* Work to complete: Retype every entry precisely and keep each line whole.

Excerpts from a dataset:
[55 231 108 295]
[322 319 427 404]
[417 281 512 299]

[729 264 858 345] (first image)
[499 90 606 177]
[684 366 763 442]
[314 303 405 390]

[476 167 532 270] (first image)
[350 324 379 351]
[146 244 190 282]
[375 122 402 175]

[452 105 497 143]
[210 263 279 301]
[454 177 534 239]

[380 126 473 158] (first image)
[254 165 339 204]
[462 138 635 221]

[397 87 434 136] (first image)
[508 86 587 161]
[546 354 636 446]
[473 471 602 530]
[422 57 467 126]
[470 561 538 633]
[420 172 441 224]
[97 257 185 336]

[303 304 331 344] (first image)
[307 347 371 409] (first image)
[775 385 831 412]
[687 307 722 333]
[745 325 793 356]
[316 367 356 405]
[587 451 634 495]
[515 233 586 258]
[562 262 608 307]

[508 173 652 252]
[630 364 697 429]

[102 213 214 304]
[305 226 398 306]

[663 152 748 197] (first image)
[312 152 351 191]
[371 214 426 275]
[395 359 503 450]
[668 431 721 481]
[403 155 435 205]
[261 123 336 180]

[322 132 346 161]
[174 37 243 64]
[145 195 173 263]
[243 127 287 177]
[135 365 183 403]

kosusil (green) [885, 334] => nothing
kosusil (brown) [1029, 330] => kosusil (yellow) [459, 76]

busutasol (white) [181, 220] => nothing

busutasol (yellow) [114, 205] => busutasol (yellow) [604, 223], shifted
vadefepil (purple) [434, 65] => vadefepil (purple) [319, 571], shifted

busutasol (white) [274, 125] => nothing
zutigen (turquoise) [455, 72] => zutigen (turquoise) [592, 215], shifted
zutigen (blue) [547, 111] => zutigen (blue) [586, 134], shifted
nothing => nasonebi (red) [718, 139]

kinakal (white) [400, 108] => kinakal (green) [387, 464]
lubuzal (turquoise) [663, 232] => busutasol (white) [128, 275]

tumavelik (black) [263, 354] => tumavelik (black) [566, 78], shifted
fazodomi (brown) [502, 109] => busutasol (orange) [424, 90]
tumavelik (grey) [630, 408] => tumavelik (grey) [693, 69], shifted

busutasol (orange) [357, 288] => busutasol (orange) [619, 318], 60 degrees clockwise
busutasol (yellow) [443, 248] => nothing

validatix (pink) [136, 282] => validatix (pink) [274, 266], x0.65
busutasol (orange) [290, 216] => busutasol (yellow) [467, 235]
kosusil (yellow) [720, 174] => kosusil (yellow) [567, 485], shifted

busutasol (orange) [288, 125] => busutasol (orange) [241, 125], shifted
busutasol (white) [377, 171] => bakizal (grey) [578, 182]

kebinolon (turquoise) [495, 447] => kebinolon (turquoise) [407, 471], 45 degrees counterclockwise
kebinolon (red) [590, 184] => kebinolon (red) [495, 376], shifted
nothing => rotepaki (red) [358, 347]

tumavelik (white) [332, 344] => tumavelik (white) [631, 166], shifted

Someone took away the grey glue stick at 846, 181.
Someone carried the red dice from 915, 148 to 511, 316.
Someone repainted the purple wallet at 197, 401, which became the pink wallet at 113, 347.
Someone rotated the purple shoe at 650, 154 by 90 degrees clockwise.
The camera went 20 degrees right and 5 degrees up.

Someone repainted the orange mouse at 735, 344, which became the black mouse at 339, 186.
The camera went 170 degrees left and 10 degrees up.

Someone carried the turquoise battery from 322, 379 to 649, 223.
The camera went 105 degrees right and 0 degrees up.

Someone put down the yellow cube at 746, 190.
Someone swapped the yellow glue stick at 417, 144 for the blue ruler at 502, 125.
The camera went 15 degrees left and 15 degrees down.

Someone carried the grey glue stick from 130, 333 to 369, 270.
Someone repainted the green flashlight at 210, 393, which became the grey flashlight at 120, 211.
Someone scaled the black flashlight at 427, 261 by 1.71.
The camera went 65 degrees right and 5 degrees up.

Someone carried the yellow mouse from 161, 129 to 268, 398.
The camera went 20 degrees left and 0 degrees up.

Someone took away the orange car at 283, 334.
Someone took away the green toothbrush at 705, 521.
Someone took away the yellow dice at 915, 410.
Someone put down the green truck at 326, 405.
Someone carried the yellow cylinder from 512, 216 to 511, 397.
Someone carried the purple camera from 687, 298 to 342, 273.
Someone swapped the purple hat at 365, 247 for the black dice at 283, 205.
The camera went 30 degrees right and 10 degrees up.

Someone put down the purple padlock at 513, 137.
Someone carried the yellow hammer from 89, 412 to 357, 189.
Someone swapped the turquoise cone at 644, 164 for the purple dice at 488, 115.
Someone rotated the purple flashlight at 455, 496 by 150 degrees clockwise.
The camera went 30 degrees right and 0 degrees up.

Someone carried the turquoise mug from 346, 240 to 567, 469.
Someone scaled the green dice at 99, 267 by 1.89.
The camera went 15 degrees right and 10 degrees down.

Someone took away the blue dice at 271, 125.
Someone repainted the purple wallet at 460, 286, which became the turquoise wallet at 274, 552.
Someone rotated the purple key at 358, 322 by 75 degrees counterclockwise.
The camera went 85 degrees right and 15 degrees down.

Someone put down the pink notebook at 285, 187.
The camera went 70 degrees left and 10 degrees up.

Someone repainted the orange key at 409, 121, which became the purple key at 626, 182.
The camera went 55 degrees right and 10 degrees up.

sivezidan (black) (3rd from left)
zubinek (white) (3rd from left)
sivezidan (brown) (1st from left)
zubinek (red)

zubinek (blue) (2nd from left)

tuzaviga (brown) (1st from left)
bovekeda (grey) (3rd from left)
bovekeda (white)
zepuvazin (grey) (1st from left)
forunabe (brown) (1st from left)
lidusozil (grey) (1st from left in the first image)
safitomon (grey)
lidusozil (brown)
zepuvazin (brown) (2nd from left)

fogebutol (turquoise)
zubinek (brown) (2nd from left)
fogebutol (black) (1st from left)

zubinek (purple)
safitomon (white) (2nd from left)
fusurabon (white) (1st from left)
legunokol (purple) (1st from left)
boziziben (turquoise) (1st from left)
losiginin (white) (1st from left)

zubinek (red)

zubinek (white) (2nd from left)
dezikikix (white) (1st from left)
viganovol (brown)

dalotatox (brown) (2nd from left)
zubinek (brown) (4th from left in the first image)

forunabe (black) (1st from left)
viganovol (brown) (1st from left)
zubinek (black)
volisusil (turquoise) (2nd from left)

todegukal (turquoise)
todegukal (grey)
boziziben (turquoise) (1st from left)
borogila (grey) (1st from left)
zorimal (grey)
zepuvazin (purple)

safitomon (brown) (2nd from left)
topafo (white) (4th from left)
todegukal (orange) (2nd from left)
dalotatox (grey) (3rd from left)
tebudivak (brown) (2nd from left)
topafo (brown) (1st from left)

* Solution:
[55 231 108 295]
[322 319 427 404]
[417 281 512 299]

[729 264 858 345] (first image)
[499 90 606 177]
[684 366 763 442]
[314 303 405 390]

[476 167 532 270] (first image)
[350 324 379 351]
[146 244 190 282]
[375 122 402 175]

[452 105 497 143]
[210 263 279 301]
[454 177 534 239]

[380 126 473 158] (first image)
[254 165 339 204]
[462 138 635 221]

[397 87 434 136] (first image)
[508 86 587 161]
[546 354 636 446]
[473 471 602 530]
[422 57 467 126]
[470 561 538 633]
[420 172 441 224]
[97 257 185 336]

[303 304 331 344] (first image)
[307 347 371 409] (first image)
[775 385 831 412]
[687 307 722 333]
[745 325 793 356]
[316 367 356 405]
[587 451 634 495]
[515 233 586 258]
[562 262 608 307]

[508 173 652 252]
[630 364 697 429]

[102 213 214 304]
[305 226 398 306]

[663 152 748 197] (first image)
[312 152 351 191]
[371 214 426 275]
[395 359 503 450]
[668 431 721 481]
[403 155 435 205]
[261 123 336 180]

[322 132 346 161]
[174 37 243 64]
[145 195 173 263]
[243 127 287 177]
[135 365 183 403]

kosusil (green) [885, 334] => nothing
kosusil (brown) [1029, 330] => kosusil (yellow) [459, 76]

busutasol (white) [181, 220] => nothing

busutasol (yellow) [114, 205] => busutasol (yellow) [604, 223], shifted
vadefepil (purple) [434, 65] => vadefepil (purple) [319, 571], shifted

busutasol (white) [274, 125] => nothing
zutigen (turquoise) [455, 72] => zutigen (turquoise) [592, 215], shifted
zutigen (blue) [547, 111] => zutigen (blue) [586, 134], shifted
nothing => nasonebi (red) [718, 139]

kinakal (white) [400, 108] => kinakal (green) [387, 464]
lubuzal (turquoise) [663, 232] => busutasol (white) [128, 275]

tumavelik (black) [263, 354] => tumavelik (black) [566, 78], shifted
fazodomi (brown) [502, 109] => busutasol (orange) [424, 90]
tumavelik (grey) [630, 408] => tumavelik (grey) [693, 69], shifted

busutasol (orange) [357, 288] => busutasol (orange) [619, 318], 60 degrees clockwise
busutasol (yellow) [443, 248] => nothing

validatix (pink) [136, 282] => validatix (pink) [274, 266], x0.65
busutasol (orange) [290, 216] => busutasol (yellow) [467, 235]
kosusil (yellow) [720, 174] => kosusil (yellow) [567, 485], shifted

busutasol (orange) [288, 125] => busutasol (orange) [241, 125], shifted
busutasol (white) [377, 171] => bakizal (grey) [578, 182]

kebinolon (turquoise) [495, 447] => kebinolon (turquoise) [407, 471], 45 degrees counterclockwise
kebinolon (red) [590, 184] => kebinolon (red) [495, 376], shifted
nothing => rotepaki (red) [358, 347]

tumavelik (white) [332, 344] => tumavelik (white) [631, 166], shifted

Someone took away the grey glue stick at 846, 181.
Someone carried the red dice from 915, 148 to 511, 316.
Someone repainted the purple wallet at 197, 401, which became the pink wallet at 113, 347.
Someone rotated the purple shoe at 650, 154 by 90 degrees clockwise.
The camera went 20 degrees right and 5 degrees up.

Someone repainted the orange mouse at 735, 344, which became the black mouse at 339, 186.
The camera went 170 degrees left and 10 degrees up.

Someone carried the turquoise battery from 322, 379 to 649, 223.
The camera went 105 degrees right and 0 degrees up.

Someone put down the yellow cube at 746, 190.
Someone swapped the yellow glue stick at 417, 144 for the blue ruler at 502, 125.
The camera went 15 degrees left and 15 degrees down.

Someone carried the grey glue stick from 130, 333 to 369, 270.
Someone repainted the green flashlight at 210, 393, which became the grey flashlight at 120, 211.
Someone scaled the black flashlight at 427, 261 by 1.71.
The camera went 65 degrees right and 5 degrees up.

Someone carried the yellow mouse from 161, 129 to 268, 398.
The camera went 20 degrees left and 0 degrees up.

Someone took away the orange car at 283, 334.
Someone took away the green toothbrush at 705, 521.
Someone took away the yellow dice at 915, 410.
Someone put down the green truck at 326, 405.
Someone carried the yellow cylinder from 512, 216 to 511, 397.
Someone carried the purple camera from 687, 298 to 342, 273.
Someone swapped the purple hat at 365, 247 for the black dice at 283, 205.
The camera went 30 degrees right and 10 degrees up.

Someone put down the purple padlock at 513, 137.
Someone carried the yellow hammer from 89, 412 to 357, 189.
Someone swapped the turquoise cone at 644, 164 for the purple dice at 488, 115.
Someone rotated the purple flashlight at 455, 496 by 150 degrees clockwise.
The camera went 30 degrees right and 0 degrees up.

Someone carried the turquoise mug from 346, 240 to 567, 469.
Someone scaled the green dice at 99, 267 by 1.89.
The camera went 15 degrees right and 10 degrees down.

Someone took away the blue dice at 271, 125.
Someone repainted the purple wallet at 460, 286, which became the turquoise wallet at 274, 552.
Someone rotated the purple key at 358, 322 by 75 degrees counterclockwise.
The camera went 85 degrees right and 15 degrees down.

Someone put down the pink notebook at 285, 187.
The camera went 70 degrees left and 10 degrees up.

Someone repainted the orange key at 409, 121, which became the purple key at 626, 182.
The camera went 55 degrees right and 10 degrees up.

sivezidan (black) (3rd from left)
zubinek (white) (3rd from left)
sivezidan (brown) (1st from left)
zubinek (red)

zubinek (blue) (2nd from left)

tuzaviga (brown) (1st from left)
bovekeda (grey) (3rd from left)
bovekeda (white)
zepuvazin (grey) (1st from left)
forunabe (brown) (1st from left)
lidusozil (grey) (1st from left in the first image)
safitomon (grey)
lidusozil (brown)
zepuvazin (brown) (2nd from left)

fogebutol (turquoise)
zubinek (brown) (2nd from left)
fogebutol (black) (1st from left)

zubinek (purple)
safitomon (white) (2nd from left)
fusurabon (white) (1st from left)
legunokol (purple) (1st from left)
boziziben (turquoise) (1st from left)
losiginin (white) (1st from left)

zubinek (red)

zubinek (white) (2nd from left)
dezikikix (white) (1st from left)
viganovol (brown)

dalotatox (brown) (2nd from left)
zubinek (brown) (4th from left in the first image)

forunabe (black) (1st from left)
viganovol (brown) (1st from left)
zubinek (black)
volisusil (turquoise) (2nd from left)

todegukal (turquoise)
todegukal (grey)
boziziben (turquoise) (1st from left)
borogila (grey) (1st from left)
zorimal (grey)
zepuvazin (purple)

safitomon (brown) (2nd from left)
topafo (white) (4th from left)
todegukal (orange) (2nd from left)
dalotatox (grey) (3rd from left)
tebudivak (brown) (2nd from left)
topafo (brown) (1st from left)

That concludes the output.